> Goal
Return each line of the listing that contains the word "alto".

Stored data
BEGIN

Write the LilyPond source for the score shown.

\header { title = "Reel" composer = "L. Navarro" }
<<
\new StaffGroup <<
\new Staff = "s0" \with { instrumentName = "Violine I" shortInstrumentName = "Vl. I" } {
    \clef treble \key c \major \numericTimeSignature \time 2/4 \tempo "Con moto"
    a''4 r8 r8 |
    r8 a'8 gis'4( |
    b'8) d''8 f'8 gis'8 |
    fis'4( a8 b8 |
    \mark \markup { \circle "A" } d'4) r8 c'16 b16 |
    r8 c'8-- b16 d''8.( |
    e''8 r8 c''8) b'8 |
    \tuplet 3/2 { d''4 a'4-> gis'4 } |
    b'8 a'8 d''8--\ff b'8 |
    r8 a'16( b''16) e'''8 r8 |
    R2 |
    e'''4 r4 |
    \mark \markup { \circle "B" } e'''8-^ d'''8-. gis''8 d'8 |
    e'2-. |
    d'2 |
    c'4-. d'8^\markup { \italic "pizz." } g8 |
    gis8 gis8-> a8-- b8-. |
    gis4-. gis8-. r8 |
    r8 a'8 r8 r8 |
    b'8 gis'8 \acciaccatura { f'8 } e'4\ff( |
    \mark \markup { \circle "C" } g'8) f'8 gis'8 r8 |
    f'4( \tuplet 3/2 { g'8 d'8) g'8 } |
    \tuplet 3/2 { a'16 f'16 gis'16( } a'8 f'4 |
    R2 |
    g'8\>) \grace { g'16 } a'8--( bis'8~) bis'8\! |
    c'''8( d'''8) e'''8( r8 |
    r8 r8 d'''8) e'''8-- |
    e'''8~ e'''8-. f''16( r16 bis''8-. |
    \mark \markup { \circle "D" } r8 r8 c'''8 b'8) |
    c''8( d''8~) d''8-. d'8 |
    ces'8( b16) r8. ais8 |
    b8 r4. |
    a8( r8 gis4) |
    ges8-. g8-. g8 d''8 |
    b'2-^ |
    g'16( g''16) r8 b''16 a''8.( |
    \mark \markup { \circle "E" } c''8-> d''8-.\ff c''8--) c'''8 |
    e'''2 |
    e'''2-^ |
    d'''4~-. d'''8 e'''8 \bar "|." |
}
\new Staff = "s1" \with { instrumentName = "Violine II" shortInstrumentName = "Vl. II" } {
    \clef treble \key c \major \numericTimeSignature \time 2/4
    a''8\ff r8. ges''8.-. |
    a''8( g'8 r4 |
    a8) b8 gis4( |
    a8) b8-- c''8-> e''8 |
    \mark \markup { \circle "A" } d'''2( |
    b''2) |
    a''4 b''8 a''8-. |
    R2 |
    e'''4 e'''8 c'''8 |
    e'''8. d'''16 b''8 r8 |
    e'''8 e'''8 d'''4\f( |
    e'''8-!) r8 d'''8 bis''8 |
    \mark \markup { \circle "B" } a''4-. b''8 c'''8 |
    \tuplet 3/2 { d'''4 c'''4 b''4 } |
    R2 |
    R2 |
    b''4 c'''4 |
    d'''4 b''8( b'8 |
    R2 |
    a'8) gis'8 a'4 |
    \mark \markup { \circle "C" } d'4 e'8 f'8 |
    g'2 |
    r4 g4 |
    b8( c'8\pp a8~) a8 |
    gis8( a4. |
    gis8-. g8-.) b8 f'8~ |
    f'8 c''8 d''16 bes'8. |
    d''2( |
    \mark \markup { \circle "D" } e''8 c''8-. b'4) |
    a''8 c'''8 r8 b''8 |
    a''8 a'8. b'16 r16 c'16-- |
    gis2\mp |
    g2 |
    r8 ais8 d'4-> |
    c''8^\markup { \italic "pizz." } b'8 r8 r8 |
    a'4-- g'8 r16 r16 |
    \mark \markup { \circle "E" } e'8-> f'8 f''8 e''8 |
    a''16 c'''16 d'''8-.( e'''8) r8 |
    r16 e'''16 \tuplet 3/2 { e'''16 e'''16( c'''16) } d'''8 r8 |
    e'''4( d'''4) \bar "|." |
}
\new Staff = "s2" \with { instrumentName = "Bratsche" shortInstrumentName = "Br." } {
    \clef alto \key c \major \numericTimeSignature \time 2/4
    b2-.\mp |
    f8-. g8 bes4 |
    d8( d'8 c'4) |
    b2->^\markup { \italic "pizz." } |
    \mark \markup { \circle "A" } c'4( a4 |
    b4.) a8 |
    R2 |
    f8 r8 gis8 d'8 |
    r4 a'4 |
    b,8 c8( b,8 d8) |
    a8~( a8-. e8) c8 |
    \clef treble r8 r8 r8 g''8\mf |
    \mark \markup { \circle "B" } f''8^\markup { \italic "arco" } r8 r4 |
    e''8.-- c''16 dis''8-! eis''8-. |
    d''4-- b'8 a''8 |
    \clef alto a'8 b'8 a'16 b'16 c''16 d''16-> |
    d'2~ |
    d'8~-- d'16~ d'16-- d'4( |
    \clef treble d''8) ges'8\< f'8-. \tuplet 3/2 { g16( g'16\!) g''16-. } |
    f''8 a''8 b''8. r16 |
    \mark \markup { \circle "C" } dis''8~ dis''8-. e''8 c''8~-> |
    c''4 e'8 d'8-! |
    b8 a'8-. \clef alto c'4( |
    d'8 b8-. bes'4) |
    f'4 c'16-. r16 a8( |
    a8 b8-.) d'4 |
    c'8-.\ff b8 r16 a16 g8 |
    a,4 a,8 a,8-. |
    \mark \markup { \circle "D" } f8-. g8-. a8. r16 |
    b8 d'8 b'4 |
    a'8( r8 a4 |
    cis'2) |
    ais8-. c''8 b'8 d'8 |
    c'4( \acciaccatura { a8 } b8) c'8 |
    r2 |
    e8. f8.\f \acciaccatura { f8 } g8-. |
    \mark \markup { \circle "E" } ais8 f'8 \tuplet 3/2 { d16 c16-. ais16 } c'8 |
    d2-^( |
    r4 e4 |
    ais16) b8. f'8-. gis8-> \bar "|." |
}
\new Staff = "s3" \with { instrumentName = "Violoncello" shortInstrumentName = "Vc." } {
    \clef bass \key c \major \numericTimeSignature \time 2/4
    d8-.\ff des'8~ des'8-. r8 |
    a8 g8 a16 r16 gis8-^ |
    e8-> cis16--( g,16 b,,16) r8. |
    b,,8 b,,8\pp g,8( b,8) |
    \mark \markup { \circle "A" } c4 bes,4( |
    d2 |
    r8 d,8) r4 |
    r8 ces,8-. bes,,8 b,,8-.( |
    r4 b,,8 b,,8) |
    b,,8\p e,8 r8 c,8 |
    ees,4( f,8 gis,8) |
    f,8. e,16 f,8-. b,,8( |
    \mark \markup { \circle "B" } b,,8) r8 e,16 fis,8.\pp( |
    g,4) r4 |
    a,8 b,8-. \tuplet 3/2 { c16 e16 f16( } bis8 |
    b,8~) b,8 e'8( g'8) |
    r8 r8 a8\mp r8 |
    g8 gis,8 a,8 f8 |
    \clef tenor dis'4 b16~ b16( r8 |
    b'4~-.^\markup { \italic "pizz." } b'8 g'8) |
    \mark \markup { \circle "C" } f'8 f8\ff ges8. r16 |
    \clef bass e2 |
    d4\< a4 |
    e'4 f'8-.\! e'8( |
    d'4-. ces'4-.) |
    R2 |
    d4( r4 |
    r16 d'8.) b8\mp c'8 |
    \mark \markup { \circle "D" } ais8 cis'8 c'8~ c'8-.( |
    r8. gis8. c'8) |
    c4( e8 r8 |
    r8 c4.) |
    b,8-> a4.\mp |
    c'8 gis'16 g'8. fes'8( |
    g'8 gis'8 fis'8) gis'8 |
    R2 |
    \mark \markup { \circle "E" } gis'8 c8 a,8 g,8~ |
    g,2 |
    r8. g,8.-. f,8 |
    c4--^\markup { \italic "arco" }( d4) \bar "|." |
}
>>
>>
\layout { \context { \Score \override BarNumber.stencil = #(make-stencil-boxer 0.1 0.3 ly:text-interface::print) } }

END

> Answer to the task
    \clef alto \key c \major \numericTimeSignature \time 2/4
    \clef alto a'8 b'8 a'16 b'16 c''16 d''16-> |
    b8 a'8-. \clef alto c'4( |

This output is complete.